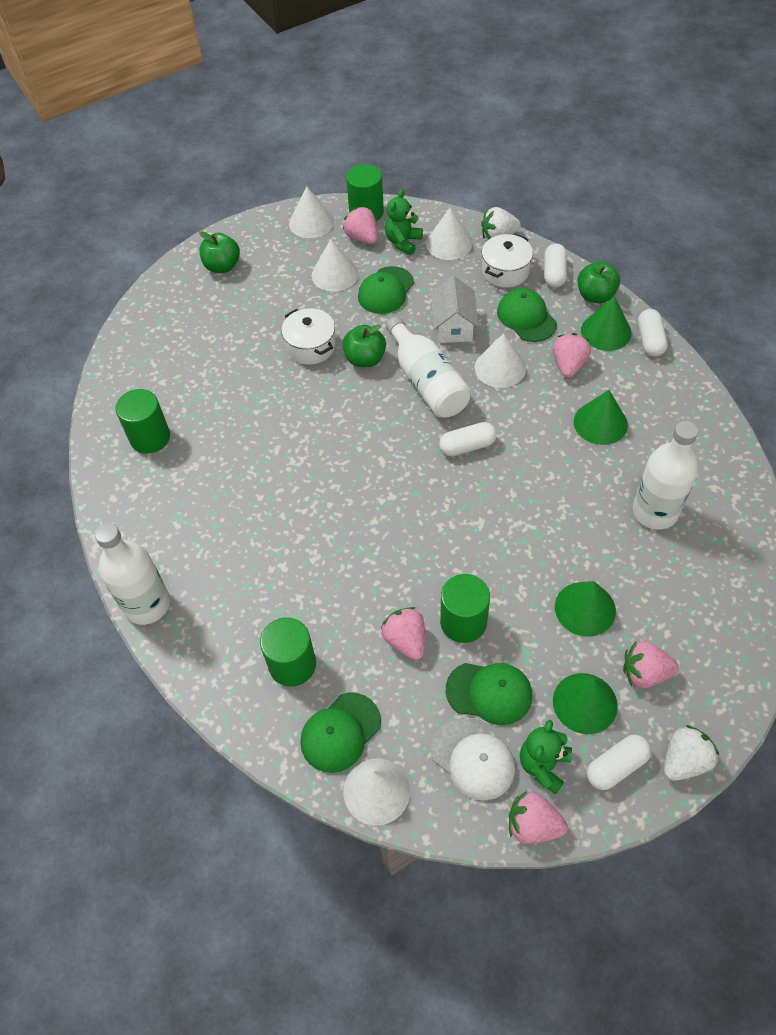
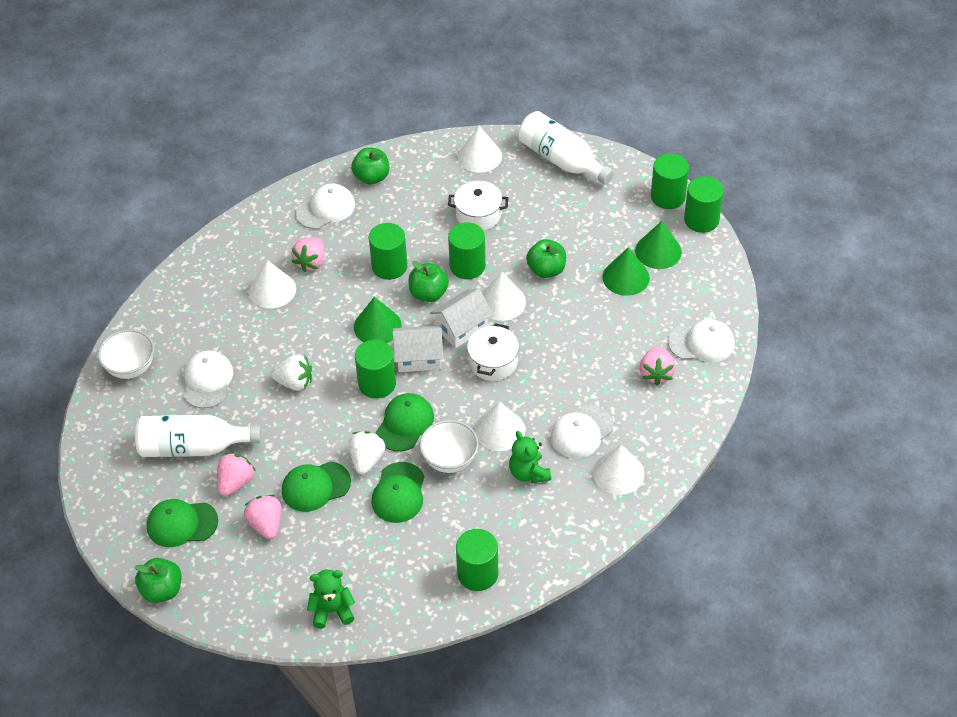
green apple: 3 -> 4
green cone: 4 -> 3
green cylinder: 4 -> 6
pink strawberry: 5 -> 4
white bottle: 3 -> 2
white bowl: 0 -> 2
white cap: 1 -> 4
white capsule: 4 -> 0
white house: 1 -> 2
####################
Nothing but the pictures is to be left out; the rest of the listing should be copied exactly.

# Answer box
green apple: 3 -> 4
green cone: 4 -> 3
green cylinder: 4 -> 6
pink strawberry: 5 -> 4
white bottle: 3 -> 2
white bowl: 0 -> 2
white cap: 1 -> 4
white capsule: 4 -> 0
white house: 1 -> 2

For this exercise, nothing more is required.